Gather all lines in the entries below that include the word "carcinoma".

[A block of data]
BEGIN
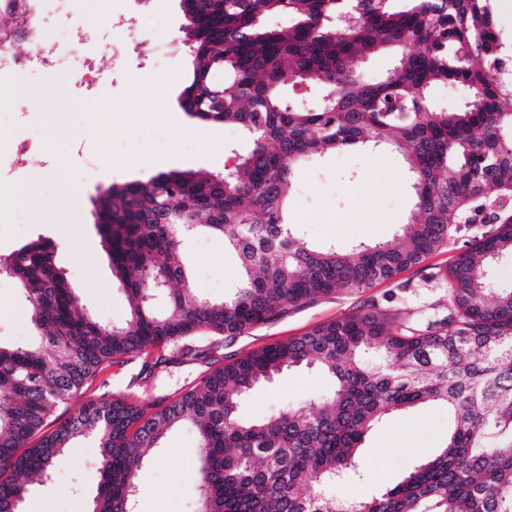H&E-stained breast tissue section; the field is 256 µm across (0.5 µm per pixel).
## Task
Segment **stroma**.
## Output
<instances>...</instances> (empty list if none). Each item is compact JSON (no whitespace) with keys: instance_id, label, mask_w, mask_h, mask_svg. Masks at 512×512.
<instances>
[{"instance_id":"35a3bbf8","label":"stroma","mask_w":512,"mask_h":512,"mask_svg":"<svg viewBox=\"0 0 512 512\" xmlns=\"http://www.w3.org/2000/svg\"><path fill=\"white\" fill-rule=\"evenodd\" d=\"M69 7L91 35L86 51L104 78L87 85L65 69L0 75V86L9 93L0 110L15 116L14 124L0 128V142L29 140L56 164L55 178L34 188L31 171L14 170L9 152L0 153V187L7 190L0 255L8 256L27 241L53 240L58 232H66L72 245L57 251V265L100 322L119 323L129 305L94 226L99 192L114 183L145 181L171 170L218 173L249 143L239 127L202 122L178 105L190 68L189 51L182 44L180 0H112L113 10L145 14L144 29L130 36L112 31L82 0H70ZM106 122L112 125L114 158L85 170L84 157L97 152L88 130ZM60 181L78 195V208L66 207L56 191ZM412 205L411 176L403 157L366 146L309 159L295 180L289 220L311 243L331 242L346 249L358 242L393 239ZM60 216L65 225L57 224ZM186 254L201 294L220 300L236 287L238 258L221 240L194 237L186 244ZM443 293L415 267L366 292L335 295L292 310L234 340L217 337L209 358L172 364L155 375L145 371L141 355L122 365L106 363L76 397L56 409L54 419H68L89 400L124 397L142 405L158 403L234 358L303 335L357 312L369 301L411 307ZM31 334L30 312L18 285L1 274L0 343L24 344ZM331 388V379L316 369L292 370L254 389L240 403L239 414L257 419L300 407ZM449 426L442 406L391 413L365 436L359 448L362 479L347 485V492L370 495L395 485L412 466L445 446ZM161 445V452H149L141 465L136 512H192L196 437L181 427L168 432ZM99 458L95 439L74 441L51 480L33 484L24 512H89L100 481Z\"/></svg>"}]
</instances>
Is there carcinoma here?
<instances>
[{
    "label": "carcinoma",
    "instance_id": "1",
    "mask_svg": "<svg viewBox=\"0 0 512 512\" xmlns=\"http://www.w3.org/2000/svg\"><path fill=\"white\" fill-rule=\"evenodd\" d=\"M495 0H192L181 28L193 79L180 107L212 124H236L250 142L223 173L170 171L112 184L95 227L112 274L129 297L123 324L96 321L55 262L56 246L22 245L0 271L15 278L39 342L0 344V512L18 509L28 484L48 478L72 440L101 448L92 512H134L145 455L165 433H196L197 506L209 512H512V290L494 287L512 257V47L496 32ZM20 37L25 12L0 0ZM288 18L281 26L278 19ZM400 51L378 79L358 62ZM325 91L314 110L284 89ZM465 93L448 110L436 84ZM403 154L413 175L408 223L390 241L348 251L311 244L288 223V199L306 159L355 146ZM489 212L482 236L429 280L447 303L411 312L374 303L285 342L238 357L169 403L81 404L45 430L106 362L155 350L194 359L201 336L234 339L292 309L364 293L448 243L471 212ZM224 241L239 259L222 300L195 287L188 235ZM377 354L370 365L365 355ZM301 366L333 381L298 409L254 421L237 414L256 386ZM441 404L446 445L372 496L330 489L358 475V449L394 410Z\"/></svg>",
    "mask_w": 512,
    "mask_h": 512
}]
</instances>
END
RESPONSE BELOW:
Is there carcinoma here?
    "label": "carcinoma",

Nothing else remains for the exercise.